**Information supplied**
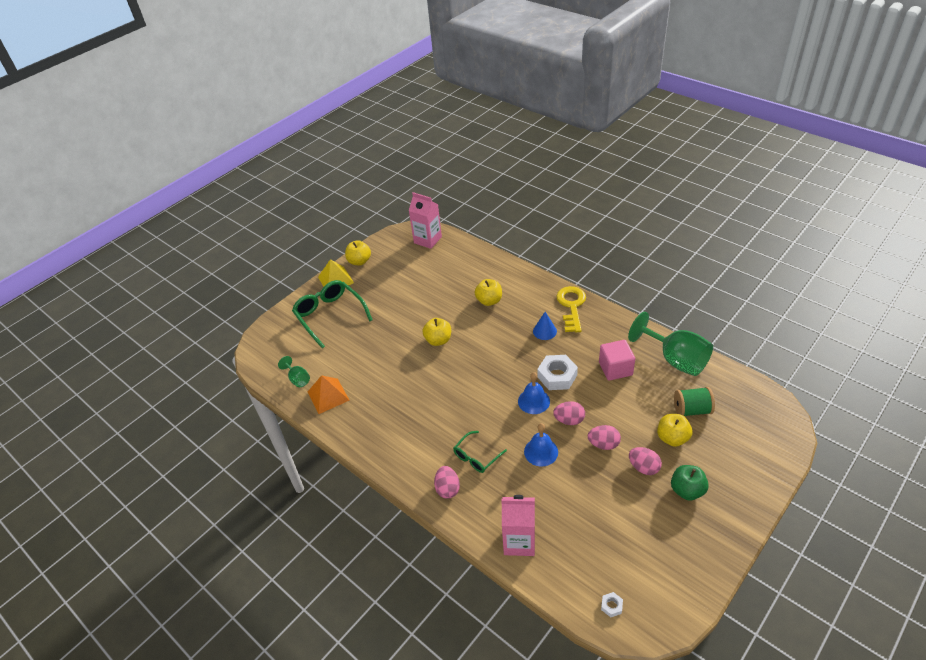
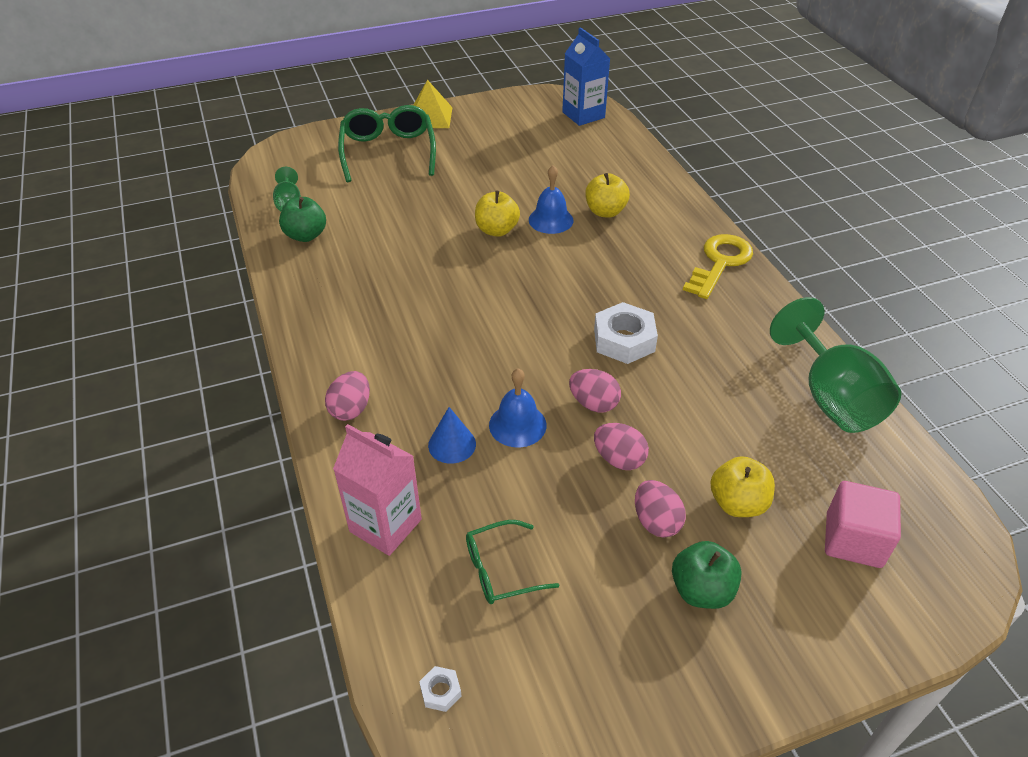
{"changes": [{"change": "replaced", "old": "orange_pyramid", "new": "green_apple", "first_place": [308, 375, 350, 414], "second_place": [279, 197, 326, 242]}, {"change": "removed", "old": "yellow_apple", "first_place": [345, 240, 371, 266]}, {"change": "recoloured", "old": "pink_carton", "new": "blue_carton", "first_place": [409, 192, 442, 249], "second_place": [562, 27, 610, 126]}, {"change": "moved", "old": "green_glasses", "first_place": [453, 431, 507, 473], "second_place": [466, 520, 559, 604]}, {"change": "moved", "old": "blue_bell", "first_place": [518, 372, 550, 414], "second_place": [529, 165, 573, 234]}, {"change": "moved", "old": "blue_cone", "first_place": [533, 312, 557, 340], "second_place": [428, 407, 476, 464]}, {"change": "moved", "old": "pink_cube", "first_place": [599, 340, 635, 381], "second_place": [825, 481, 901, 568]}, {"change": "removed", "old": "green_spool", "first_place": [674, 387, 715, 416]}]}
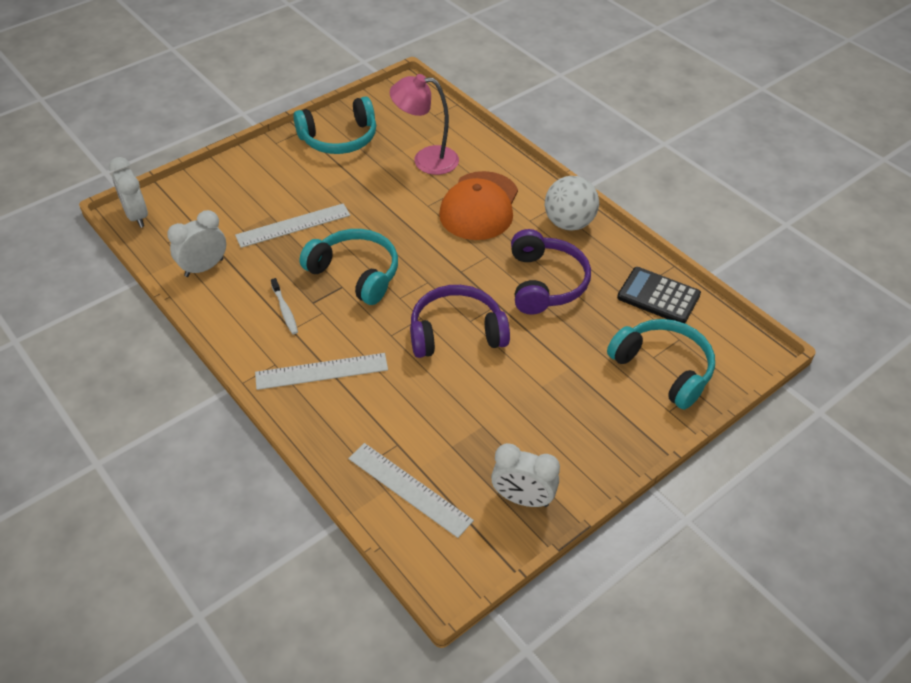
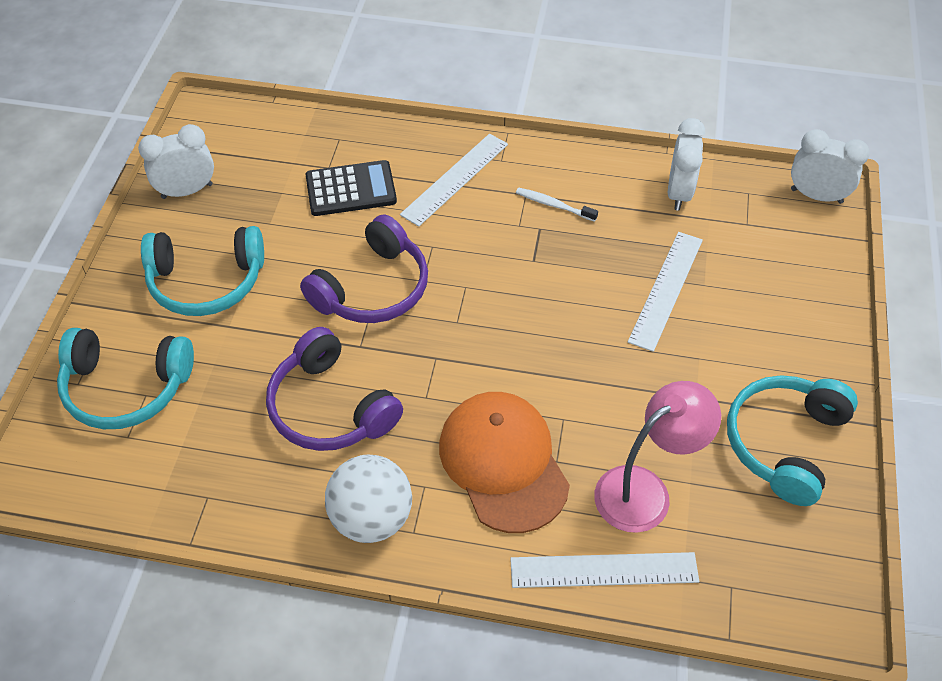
{"changes": [{"change": "moved", "old": "turquoise_headphones", "first_place": [300, 229, 398, 305], "second_place": [141, 226, 264, 316]}, {"change": "moved", "old": "white_ruler", "first_place": [348, 443, 474, 538], "second_place": [510, 552, 699, 588]}, {"change": "moved", "old": "black_calculator", "first_place": [617, 267, 701, 323], "second_place": [306, 160, 397, 216]}]}
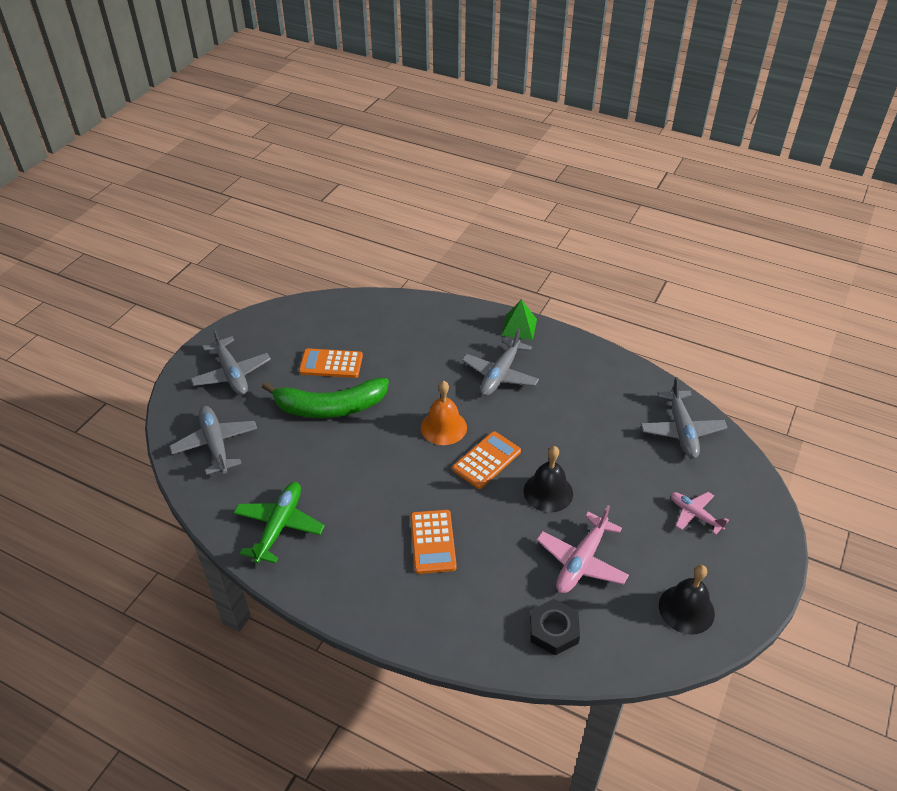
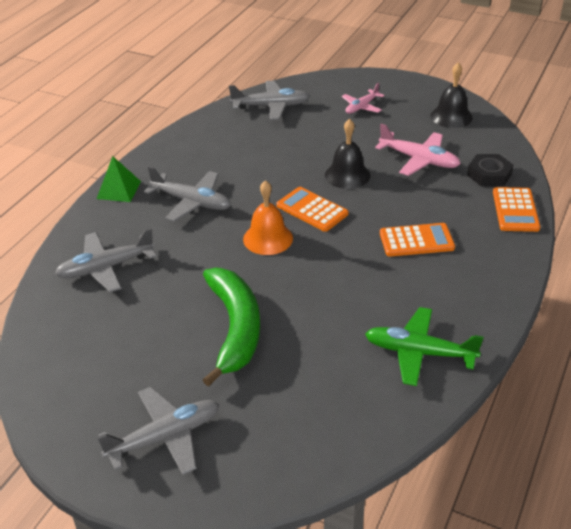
{"changes": [{"change": "moved", "old": "grey_plane", "first_place": [169, 406, 257, 475], "second_place": [55, 228, 156, 292]}, {"change": "moved", "old": "orange_calculator", "first_place": [299, 348, 363, 378], "second_place": [493, 187, 540, 232]}]}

**The problem**
When you repeat the data, keep every line exact and drop the images.

**Solution**
{"changes": [{"change": "replaced", "old": "orange_pyramid", "new": "green_apple", "first_place": [308, 375, 350, 414], "second_place": [279, 197, 326, 242]}, {"change": "removed", "old": "yellow_apple", "first_place": [345, 240, 371, 266]}, {"change": "recoloured", "old": "pink_carton", "new": "blue_carton", "first_place": [409, 192, 442, 249], "second_place": [562, 27, 610, 126]}, {"change": "moved", "old": "green_glasses", "first_place": [453, 431, 507, 473], "second_place": [466, 520, 559, 604]}, {"change": "moved", "old": "blue_bell", "first_place": [518, 372, 550, 414], "second_place": [529, 165, 573, 234]}, {"change": "moved", "old": "blue_cone", "first_place": [533, 312, 557, 340], "second_place": [428, 407, 476, 464]}, {"change": "moved", "old": "pink_cube", "first_place": [599, 340, 635, 381], "second_place": [825, 481, 901, 568]}, {"change": "removed", "old": "green_spool", "first_place": [674, 387, 715, 416]}]}
{"changes": [{"change": "moved", "old": "turquoise_headphones", "first_place": [300, 229, 398, 305], "second_place": [141, 226, 264, 316]}, {"change": "moved", "old": "white_ruler", "first_place": [348, 443, 474, 538], "second_place": [510, 552, 699, 588]}, {"change": "moved", "old": "black_calculator", "first_place": [617, 267, 701, 323], "second_place": [306, 160, 397, 216]}]}
{"changes": [{"change": "moved", "old": "grey_plane", "first_place": [169, 406, 257, 475], "second_place": [55, 228, 156, 292]}, {"change": "moved", "old": "orange_calculator", "first_place": [299, 348, 363, 378], "second_place": [493, 187, 540, 232]}]}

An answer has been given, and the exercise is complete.